YOUR INSTRUCTIONS: Please format everything from the start of the data down to and including the line that contains "4: (438, 241)" as a numbered list, leaving out any blank lines.

THE RECORDS:
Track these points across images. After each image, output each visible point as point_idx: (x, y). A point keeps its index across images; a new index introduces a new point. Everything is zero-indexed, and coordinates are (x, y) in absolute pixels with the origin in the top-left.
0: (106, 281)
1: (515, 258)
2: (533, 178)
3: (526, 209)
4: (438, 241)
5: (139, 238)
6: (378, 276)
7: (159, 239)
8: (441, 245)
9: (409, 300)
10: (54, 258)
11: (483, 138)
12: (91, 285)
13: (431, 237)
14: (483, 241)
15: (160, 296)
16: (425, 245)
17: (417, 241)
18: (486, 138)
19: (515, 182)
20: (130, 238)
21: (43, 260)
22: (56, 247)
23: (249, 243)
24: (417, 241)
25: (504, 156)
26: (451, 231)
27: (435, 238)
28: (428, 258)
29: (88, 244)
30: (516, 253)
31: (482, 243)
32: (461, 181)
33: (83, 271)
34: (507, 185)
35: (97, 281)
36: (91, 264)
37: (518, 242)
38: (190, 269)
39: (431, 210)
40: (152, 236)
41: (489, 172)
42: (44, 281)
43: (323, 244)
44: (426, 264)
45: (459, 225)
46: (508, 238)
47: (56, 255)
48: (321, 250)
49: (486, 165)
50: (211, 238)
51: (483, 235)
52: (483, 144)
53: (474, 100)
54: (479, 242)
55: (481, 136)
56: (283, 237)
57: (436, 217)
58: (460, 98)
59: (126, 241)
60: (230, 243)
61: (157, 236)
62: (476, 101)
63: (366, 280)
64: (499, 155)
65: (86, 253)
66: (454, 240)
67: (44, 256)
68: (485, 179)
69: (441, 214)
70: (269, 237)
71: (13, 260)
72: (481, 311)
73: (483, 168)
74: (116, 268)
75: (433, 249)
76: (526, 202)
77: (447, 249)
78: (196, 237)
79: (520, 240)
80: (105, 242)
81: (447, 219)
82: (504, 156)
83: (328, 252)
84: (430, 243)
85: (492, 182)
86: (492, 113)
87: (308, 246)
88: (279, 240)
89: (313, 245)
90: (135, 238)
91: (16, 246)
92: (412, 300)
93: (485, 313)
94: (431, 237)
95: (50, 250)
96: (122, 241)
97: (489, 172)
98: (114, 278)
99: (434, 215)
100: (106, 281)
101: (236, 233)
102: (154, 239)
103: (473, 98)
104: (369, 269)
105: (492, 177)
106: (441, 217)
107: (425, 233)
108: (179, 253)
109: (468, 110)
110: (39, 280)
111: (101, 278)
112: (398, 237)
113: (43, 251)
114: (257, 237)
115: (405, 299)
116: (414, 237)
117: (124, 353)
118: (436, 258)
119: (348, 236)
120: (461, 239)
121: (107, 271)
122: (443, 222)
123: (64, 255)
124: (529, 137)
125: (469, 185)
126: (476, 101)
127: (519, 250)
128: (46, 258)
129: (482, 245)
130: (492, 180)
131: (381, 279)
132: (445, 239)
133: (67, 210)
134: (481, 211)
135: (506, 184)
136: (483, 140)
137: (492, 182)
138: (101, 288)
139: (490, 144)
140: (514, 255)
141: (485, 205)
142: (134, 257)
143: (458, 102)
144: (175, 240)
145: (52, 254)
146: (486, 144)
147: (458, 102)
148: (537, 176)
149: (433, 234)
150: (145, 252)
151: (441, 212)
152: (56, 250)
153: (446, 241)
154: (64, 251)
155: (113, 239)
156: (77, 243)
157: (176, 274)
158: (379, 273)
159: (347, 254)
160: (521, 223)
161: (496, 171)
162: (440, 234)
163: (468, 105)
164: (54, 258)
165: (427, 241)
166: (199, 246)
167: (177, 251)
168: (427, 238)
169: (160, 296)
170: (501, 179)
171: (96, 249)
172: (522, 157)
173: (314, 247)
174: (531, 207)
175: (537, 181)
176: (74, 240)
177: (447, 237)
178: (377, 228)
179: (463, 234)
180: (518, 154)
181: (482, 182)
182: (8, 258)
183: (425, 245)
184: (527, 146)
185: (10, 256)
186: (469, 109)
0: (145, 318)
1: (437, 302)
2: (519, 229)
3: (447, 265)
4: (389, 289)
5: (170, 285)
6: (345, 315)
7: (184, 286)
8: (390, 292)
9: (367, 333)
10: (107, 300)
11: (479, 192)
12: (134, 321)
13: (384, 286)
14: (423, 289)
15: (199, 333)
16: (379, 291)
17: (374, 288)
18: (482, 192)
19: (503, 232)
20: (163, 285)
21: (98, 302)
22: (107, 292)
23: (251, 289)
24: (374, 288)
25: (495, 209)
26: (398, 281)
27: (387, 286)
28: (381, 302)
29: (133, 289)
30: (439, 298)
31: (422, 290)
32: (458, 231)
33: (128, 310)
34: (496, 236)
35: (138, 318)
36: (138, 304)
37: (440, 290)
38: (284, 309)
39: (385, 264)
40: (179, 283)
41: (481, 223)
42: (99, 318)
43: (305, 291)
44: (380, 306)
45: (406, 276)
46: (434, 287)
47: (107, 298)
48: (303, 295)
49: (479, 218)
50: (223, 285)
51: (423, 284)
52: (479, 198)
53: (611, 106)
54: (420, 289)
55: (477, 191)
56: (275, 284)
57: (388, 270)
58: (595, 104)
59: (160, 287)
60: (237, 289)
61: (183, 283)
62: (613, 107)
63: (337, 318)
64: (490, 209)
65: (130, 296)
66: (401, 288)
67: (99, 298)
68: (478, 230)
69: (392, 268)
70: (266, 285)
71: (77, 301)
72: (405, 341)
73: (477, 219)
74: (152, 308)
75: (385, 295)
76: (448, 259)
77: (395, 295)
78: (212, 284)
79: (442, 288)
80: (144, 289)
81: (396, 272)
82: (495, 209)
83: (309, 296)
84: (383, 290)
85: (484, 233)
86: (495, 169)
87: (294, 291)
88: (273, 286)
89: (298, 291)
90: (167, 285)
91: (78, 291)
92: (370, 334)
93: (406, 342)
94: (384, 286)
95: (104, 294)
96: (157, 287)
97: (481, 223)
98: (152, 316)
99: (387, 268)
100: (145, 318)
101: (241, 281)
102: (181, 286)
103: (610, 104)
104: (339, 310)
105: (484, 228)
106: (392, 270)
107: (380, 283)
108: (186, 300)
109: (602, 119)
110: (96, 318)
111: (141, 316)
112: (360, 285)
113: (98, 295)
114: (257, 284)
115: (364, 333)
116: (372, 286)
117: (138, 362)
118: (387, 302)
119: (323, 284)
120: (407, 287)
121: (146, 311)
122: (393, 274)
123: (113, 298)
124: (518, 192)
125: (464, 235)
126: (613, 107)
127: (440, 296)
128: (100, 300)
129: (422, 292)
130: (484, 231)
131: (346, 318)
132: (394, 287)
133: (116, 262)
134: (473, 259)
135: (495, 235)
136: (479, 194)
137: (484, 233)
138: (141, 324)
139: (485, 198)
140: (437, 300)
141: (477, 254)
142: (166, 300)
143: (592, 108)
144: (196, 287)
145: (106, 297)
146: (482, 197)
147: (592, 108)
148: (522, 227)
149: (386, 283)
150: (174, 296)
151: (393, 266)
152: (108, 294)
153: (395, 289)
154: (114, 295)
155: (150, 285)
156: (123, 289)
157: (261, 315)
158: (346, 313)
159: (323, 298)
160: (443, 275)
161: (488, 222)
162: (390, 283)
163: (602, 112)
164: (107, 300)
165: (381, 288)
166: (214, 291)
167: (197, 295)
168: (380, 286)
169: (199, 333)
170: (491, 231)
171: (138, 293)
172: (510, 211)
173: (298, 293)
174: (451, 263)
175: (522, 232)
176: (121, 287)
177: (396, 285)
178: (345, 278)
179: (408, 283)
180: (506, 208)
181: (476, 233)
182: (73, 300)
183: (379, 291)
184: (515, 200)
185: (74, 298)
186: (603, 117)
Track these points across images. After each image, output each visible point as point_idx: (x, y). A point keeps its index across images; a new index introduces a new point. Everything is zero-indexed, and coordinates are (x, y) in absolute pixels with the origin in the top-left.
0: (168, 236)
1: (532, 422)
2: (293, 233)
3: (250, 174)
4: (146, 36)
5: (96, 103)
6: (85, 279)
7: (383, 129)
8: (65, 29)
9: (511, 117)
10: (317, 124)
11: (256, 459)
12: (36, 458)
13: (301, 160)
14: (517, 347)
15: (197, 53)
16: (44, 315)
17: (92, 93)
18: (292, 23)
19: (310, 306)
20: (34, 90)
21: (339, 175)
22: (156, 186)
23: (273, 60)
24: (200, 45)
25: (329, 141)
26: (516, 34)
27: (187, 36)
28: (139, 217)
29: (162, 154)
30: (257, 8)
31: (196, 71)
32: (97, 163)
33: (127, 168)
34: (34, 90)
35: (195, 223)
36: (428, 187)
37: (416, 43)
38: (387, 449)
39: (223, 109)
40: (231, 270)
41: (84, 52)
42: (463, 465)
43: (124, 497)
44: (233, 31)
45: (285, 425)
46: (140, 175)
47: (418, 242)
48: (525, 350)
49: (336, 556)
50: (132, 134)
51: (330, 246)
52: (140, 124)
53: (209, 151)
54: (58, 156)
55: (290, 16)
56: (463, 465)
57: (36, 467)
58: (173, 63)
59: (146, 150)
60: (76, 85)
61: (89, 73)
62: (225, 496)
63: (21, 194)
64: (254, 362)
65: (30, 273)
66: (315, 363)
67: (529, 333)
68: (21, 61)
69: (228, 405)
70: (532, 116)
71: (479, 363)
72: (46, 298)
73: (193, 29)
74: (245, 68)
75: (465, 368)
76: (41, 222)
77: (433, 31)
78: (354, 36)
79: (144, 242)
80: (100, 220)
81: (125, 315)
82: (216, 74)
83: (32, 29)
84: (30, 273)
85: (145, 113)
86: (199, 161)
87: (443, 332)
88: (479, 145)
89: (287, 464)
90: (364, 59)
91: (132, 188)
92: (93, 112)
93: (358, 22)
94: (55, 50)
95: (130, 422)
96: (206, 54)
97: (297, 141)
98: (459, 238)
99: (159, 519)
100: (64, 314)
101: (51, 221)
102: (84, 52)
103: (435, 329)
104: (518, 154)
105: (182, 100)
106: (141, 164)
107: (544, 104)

EXERCISE RESPONSE:
1. Track these points across images. After each image, output each visible point as point_idx: (x, y). A point keeps its index across images; a new index introduces a new point. Everything is zero-indexed, and coordinates are (x, y) in absolute pixels with the origin in the top-left.
2. 0: (106, 281)
3. 1: (515, 258)
4. 2: (533, 178)
5. 3: (526, 209)
6. 4: (438, 241)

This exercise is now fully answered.